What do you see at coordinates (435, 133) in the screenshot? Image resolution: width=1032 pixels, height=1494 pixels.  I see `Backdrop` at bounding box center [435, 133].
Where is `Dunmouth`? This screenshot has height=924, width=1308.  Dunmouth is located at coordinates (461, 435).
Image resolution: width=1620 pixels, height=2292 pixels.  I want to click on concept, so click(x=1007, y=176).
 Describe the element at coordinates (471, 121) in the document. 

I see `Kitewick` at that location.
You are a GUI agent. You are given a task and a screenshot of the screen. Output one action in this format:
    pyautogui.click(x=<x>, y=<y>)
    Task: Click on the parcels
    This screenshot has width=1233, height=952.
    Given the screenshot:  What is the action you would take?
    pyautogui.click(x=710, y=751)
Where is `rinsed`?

[Exercise description]:
Filter the rows above and copy every line that contains the string "coordinates". Case counts.

[Correct result]:
What do you see at coordinates (435, 133) in the screenshot? Image resolution: width=1032 pixels, height=1494 pixels.  I see `Backdrop` at bounding box center [435, 133].
Where is `Dunmouth`? This screenshot has height=924, width=1308.  Dunmouth is located at coordinates (461, 435).
 Describe the element at coordinates (471, 121) in the document. 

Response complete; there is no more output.